Stored entries:
○ ○ ○

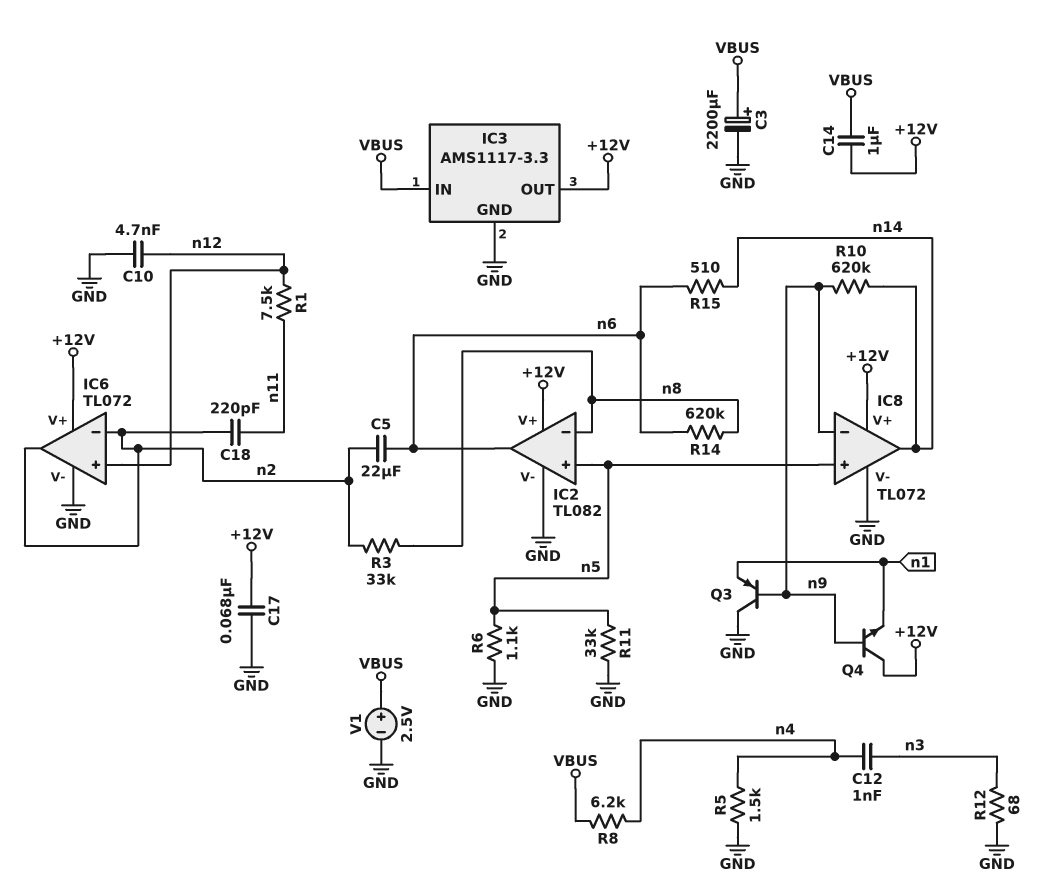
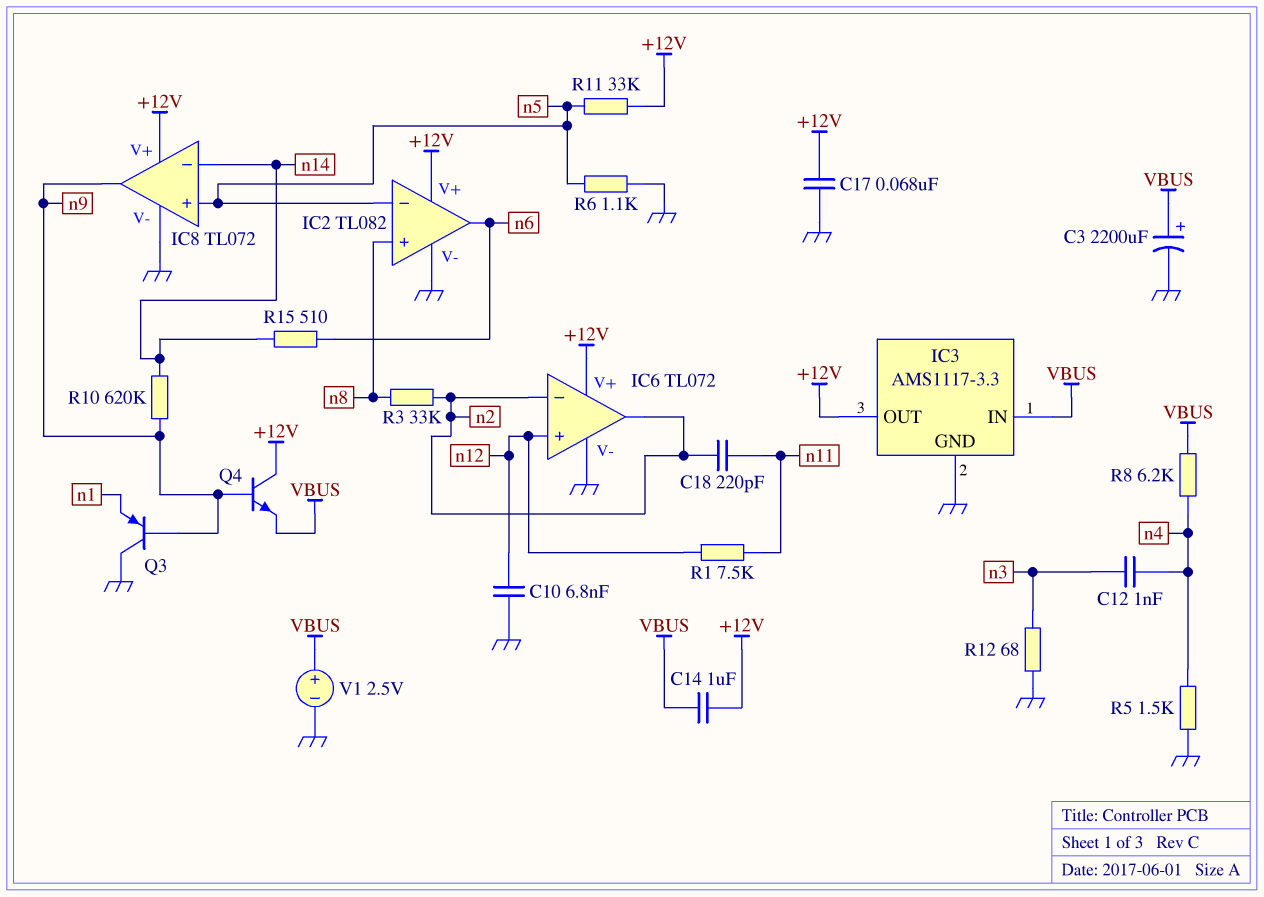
C5: 22uF (n2, n6) -> none
C10: 4.7nF (GND, n12) -> 6.8nF (GND, n12)
IC2 pin in+: n5 -> n8
IC2 pin in-: n8 -> n5
IC8 pin in-: n9 -> n14
IC8 pin out: n14 -> n9
Q4: NPN (B n9, C +12V, E n1) -> NPN (B n9, C +12V, E VBUS)
R11: 33k (GND, n5) -> 33k (+12V, n5)
R14: 620k (n6, n8) -> none

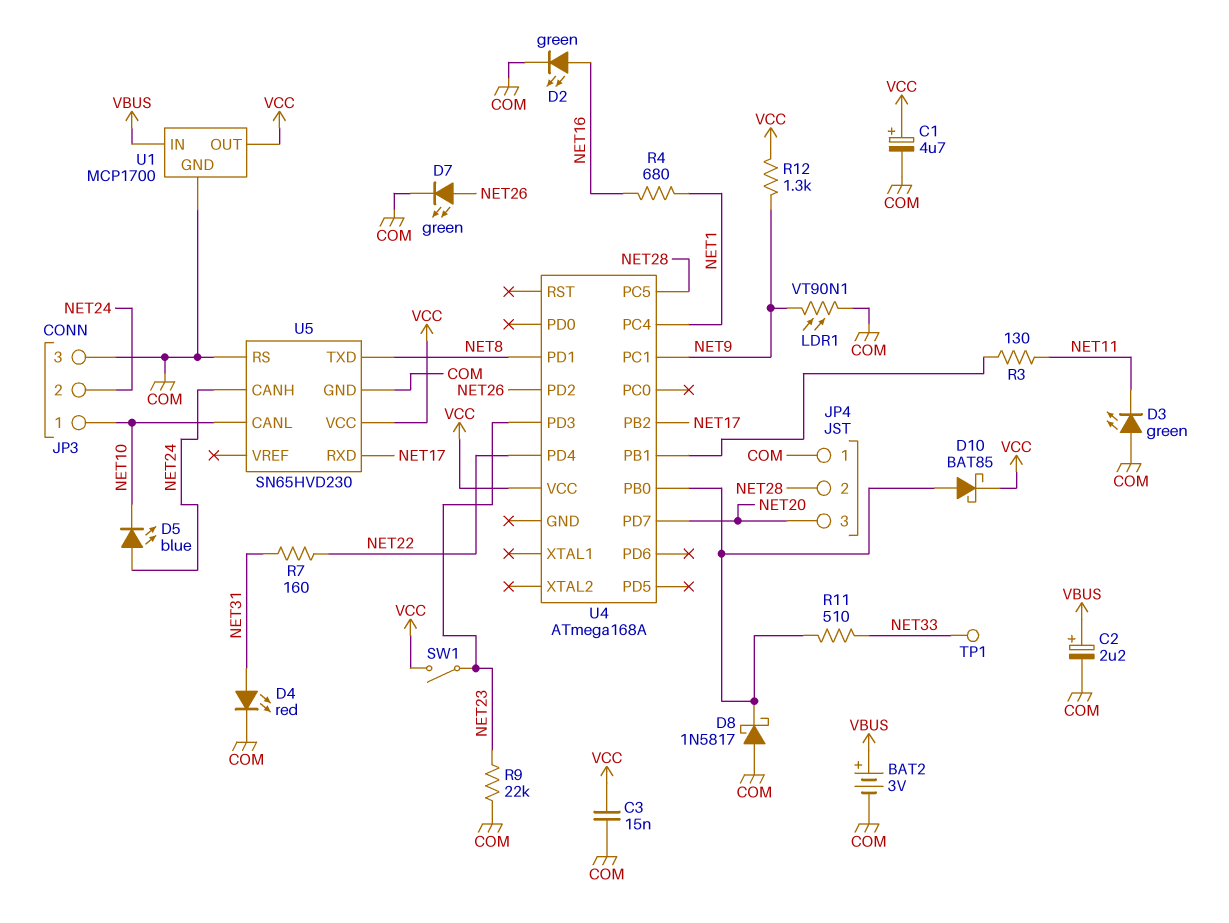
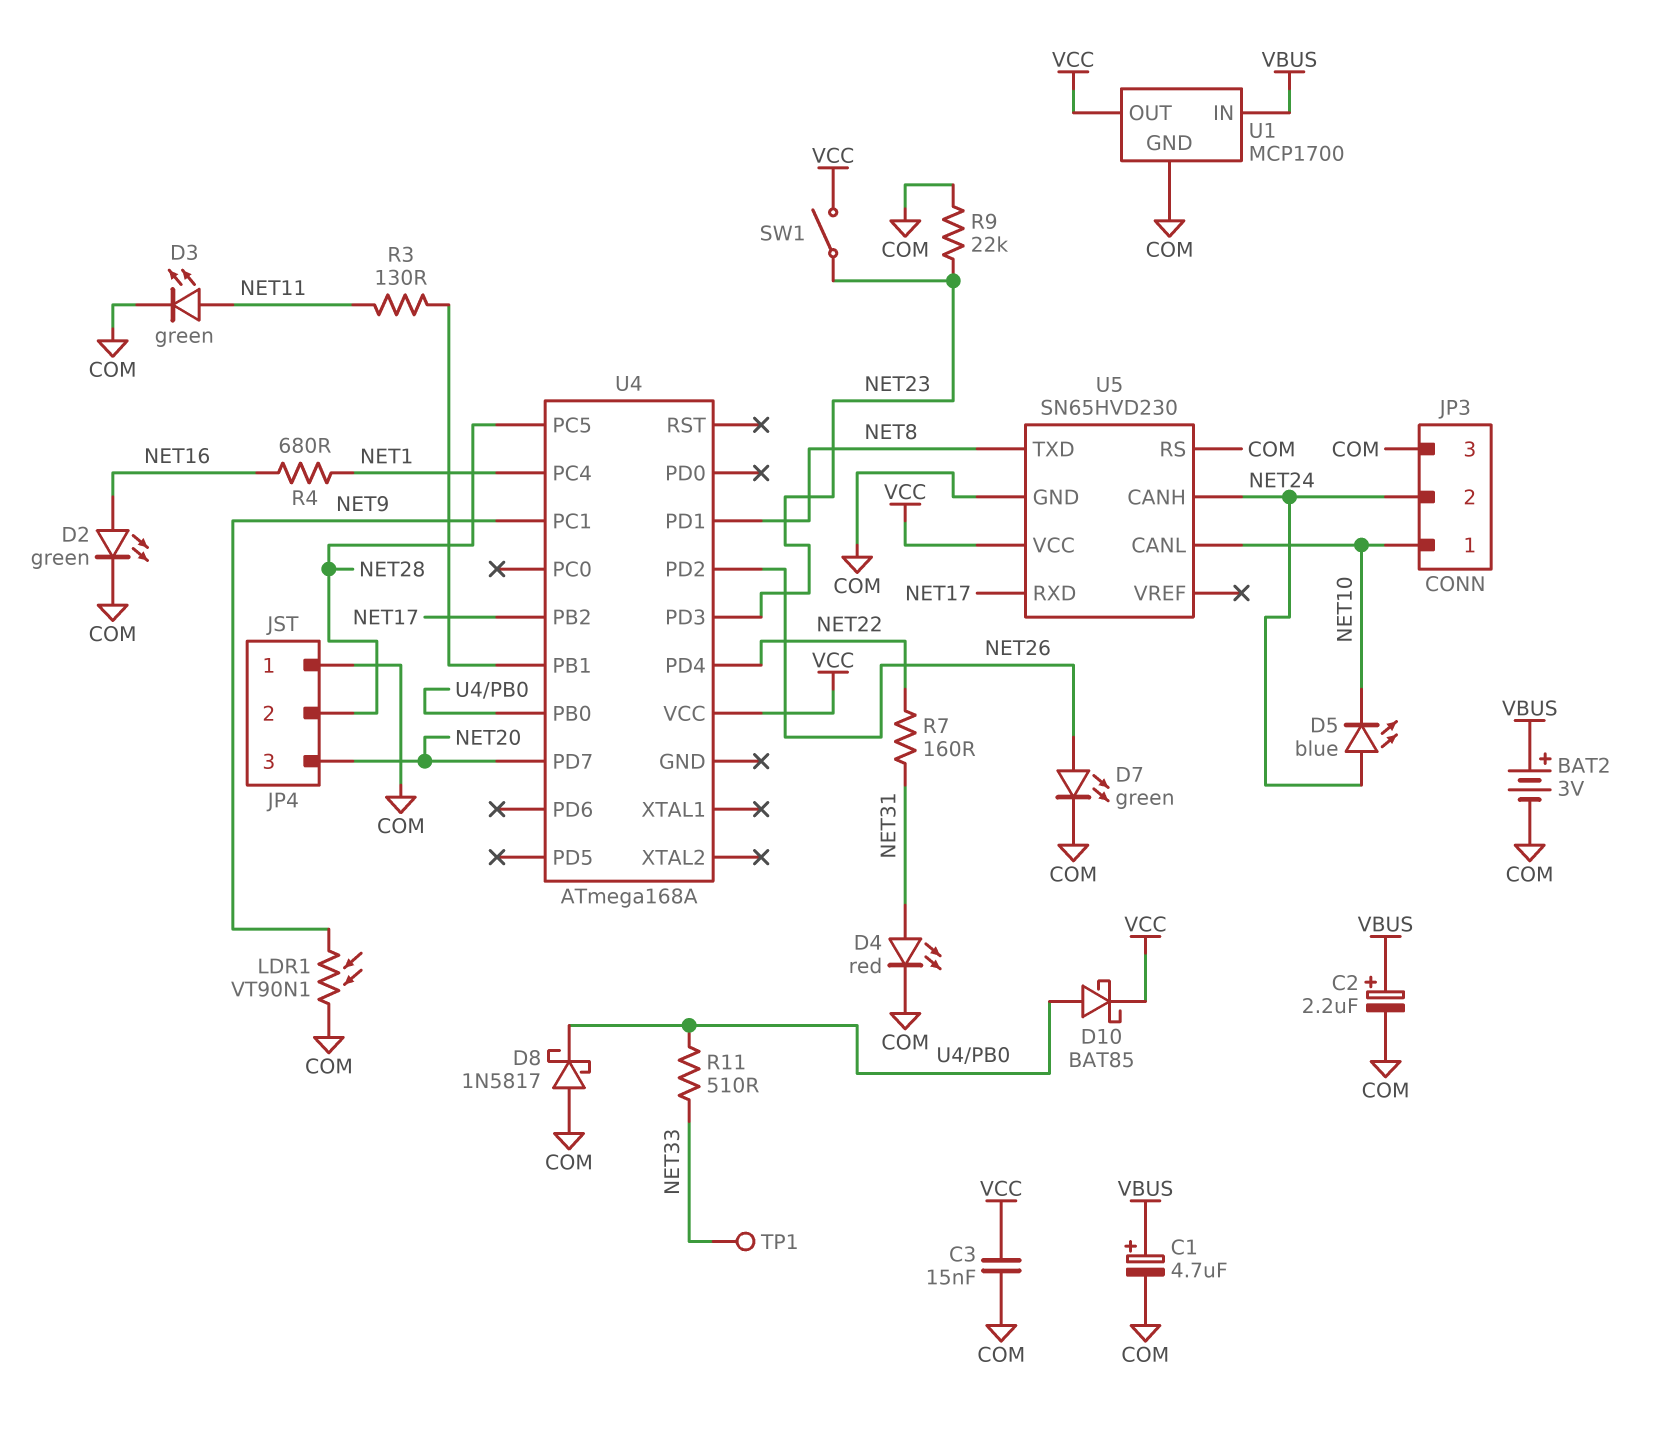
C1: 4.7uF (plus VCC, minus COM) -> 4.7uF (plus VBUS, minus COM)
D3: LED green (A COM, K NET11) -> LED green (A NET11, K COM)
R12: 1.3k (NET9, VCC) -> none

○ ○ ○

→ **TASK TO COMPLETE**:
Every entry above should be given again exactly, with no images included.

→ **ANSWER SPACE**:
C5: 22uF (n2, n6) -> none
C10: 4.7nF (GND, n12) -> 6.8nF (GND, n12)
IC2 pin in+: n5 -> n8
IC2 pin in-: n8 -> n5
IC8 pin in-: n9 -> n14
IC8 pin out: n14 -> n9
Q4: NPN (B n9, C +12V, E n1) -> NPN (B n9, C +12V, E VBUS)
R11: 33k (GND, n5) -> 33k (+12V, n5)
R14: 620k (n6, n8) -> none

C1: 4.7uF (plus VCC, minus COM) -> 4.7uF (plus VBUS, minus COM)
D3: LED green (A COM, K NET11) -> LED green (A NET11, K COM)
R12: 1.3k (NET9, VCC) -> none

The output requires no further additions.